Dataset items
◇ ◇ ◇ ◇ ◇

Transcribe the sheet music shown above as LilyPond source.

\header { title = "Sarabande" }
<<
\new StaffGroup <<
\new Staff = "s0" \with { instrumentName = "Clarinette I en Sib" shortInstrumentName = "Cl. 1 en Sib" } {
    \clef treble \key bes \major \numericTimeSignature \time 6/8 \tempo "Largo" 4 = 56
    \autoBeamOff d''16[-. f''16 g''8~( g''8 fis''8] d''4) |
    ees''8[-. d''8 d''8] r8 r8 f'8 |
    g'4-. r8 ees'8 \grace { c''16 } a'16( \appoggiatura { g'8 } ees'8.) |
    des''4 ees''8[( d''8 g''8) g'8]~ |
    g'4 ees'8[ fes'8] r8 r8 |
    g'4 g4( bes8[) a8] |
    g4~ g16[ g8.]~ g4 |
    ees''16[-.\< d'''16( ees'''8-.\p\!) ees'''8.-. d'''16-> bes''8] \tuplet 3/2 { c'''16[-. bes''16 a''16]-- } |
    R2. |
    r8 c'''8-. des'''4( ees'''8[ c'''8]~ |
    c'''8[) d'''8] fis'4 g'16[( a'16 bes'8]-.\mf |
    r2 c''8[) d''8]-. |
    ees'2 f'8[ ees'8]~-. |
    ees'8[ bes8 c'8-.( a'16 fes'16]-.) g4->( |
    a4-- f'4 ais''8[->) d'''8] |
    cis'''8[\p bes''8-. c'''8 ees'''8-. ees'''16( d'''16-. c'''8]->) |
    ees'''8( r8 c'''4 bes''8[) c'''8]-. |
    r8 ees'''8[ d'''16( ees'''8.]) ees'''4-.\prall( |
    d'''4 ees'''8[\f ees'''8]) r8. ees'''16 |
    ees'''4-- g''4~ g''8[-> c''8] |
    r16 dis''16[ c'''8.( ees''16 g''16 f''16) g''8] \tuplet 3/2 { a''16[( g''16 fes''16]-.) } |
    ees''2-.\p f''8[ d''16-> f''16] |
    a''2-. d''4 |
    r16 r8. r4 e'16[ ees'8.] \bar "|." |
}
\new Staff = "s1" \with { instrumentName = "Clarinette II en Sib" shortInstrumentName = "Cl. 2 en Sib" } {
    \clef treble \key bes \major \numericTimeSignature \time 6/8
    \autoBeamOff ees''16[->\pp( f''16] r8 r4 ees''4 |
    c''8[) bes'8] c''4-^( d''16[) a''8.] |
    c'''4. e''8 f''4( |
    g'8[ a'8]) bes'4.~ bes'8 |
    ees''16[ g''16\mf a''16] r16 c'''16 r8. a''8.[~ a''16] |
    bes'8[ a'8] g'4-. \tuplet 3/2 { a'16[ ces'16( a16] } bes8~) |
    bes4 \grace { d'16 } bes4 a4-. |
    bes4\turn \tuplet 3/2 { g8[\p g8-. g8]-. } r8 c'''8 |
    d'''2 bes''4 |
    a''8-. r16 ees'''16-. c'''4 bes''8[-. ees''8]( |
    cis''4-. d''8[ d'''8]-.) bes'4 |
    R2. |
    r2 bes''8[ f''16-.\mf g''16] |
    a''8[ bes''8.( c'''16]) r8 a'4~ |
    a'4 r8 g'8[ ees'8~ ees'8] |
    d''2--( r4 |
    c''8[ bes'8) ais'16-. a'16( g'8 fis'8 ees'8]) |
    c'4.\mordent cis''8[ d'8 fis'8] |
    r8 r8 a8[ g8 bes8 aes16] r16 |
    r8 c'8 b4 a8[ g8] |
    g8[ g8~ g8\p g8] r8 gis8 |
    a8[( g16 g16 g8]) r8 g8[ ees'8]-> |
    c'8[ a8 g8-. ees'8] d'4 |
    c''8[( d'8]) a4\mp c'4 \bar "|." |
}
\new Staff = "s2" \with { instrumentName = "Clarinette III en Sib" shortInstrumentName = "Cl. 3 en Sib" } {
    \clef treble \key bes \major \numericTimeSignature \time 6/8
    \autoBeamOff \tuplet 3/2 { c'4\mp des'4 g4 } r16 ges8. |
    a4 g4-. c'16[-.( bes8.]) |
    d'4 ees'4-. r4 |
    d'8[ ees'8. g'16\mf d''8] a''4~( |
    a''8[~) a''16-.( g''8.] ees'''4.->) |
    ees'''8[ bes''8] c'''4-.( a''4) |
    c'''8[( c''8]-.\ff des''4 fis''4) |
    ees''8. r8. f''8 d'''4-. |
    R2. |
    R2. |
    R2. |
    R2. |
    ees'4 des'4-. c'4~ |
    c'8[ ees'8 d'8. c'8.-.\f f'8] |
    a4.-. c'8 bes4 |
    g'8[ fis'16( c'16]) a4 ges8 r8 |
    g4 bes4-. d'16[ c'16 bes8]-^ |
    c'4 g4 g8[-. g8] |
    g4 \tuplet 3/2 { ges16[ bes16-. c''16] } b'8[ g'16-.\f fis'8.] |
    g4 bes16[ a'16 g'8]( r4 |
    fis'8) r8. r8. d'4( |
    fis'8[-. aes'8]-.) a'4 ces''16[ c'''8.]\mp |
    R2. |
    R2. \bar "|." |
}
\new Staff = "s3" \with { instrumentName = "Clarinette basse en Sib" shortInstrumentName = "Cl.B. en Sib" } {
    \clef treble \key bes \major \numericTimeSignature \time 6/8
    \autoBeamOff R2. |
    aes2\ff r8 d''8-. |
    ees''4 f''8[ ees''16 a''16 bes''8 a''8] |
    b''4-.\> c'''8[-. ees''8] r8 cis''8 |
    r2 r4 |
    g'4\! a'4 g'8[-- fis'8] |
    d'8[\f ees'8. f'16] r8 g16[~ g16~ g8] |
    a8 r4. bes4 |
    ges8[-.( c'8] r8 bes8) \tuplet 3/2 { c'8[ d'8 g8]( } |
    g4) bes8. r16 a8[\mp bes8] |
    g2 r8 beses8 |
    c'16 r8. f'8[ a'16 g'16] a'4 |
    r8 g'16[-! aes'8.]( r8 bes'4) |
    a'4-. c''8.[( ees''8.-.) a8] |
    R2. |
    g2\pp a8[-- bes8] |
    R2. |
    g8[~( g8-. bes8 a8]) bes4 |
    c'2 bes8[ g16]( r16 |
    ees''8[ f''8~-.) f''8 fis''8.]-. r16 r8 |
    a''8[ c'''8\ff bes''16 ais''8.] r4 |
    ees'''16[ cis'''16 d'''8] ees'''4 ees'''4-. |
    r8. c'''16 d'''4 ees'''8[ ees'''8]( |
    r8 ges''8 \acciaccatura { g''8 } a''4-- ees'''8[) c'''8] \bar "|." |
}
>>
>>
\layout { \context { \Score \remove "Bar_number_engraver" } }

◇ ◇ ◇ ◇ ◇

[Do this]
Identify every line of the records that contains the string "autoBeamOff", copying each such line in full. Treat case as significant.

[Answer to this exercise]
    \autoBeamOff d''16[-. f''16 g''8~( g''8 fis''8] d''4) |
    \autoBeamOff ees''16[->\pp( f''16] r8 r4 ees''4 |
    \autoBeamOff \tuplet 3/2 { c'4\mp des'4 g4 } r16 ges8. |
    \autoBeamOff R2. |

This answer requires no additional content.